What you are asked to do:
The line containing "TOF1 pin SDA: GP11 -> GP4" marks the end, so write out exactly every line from the top of the entries below through that one.

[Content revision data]
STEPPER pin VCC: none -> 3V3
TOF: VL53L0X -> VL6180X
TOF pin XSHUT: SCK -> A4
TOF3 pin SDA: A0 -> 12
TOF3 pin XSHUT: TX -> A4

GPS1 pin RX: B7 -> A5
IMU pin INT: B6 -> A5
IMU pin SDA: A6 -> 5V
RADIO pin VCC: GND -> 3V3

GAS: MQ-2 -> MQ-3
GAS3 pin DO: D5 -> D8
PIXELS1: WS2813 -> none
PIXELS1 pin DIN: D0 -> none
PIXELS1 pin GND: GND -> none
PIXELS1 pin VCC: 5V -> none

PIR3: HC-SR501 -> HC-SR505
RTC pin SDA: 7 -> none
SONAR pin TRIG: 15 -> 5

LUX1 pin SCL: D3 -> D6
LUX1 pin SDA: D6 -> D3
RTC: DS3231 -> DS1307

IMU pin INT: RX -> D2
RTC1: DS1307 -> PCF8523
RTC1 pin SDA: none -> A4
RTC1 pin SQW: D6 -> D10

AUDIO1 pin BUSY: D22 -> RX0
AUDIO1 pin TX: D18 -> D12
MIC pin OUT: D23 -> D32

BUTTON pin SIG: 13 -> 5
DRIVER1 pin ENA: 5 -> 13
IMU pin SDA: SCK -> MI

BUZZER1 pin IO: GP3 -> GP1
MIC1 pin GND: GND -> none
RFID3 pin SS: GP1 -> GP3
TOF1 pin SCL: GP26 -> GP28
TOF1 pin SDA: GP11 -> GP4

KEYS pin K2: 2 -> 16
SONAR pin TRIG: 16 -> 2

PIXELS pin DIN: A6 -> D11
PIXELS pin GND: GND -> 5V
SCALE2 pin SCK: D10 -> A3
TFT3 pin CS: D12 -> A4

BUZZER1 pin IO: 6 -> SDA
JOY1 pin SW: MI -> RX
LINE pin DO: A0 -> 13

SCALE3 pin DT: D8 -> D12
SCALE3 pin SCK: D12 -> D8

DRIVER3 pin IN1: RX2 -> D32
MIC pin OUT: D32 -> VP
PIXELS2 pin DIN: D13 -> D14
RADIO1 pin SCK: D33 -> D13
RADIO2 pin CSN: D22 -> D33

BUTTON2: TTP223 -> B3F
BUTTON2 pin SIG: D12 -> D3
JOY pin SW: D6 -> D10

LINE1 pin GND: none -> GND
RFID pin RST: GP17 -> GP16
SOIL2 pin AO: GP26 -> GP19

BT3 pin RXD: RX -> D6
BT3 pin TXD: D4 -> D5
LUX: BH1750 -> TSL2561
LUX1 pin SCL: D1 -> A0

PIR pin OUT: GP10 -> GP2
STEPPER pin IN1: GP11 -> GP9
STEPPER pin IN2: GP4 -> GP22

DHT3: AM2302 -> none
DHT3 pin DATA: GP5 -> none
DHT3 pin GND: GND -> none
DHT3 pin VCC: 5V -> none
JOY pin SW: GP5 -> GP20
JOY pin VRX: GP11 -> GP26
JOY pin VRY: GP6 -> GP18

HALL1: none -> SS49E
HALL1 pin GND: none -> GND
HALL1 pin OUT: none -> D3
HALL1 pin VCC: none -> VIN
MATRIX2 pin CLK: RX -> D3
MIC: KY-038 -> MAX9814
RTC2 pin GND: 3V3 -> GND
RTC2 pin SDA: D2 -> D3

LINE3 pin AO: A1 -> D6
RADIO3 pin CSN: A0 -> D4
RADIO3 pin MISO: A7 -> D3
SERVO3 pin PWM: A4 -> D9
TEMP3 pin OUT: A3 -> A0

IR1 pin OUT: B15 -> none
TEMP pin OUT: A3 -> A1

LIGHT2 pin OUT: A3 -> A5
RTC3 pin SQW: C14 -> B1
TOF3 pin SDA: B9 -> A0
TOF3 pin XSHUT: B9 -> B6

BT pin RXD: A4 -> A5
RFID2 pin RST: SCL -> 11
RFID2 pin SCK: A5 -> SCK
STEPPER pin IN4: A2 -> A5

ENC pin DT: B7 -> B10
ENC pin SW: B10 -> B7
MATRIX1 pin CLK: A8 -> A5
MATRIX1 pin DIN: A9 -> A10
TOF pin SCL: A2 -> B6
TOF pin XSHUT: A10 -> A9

Result of this exercise:
STEPPER pin VCC: none -> 3V3
TOF: VL53L0X -> VL6180X
TOF pin XSHUT: SCK -> A4
TOF3 pin SDA: A0 -> 12
TOF3 pin XSHUT: TX -> A4

GPS1 pin RX: B7 -> A5
IMU pin INT: B6 -> A5
IMU pin SDA: A6 -> 5V
RADIO pin VCC: GND -> 3V3

GAS: MQ-2 -> MQ-3
GAS3 pin DO: D5 -> D8
PIXELS1: WS2813 -> none
PIXELS1 pin DIN: D0 -> none
PIXELS1 pin GND: GND -> none
PIXELS1 pin VCC: 5V -> none

PIR3: HC-SR501 -> HC-SR505
RTC pin SDA: 7 -> none
SONAR pin TRIG: 15 -> 5

LUX1 pin SCL: D3 -> D6
LUX1 pin SDA: D6 -> D3
RTC: DS3231 -> DS1307

IMU pin INT: RX -> D2
RTC1: DS1307 -> PCF8523
RTC1 pin SDA: none -> A4
RTC1 pin SQW: D6 -> D10

AUDIO1 pin BUSY: D22 -> RX0
AUDIO1 pin TX: D18 -> D12
MIC pin OUT: D23 -> D32

BUTTON pin SIG: 13 -> 5
DRIVER1 pin ENA: 5 -> 13
IMU pin SDA: SCK -> MI

BUZZER1 pin IO: GP3 -> GP1
MIC1 pin GND: GND -> none
RFID3 pin SS: GP1 -> GP3
TOF1 pin SCL: GP26 -> GP28
TOF1 pin SDA: GP11 -> GP4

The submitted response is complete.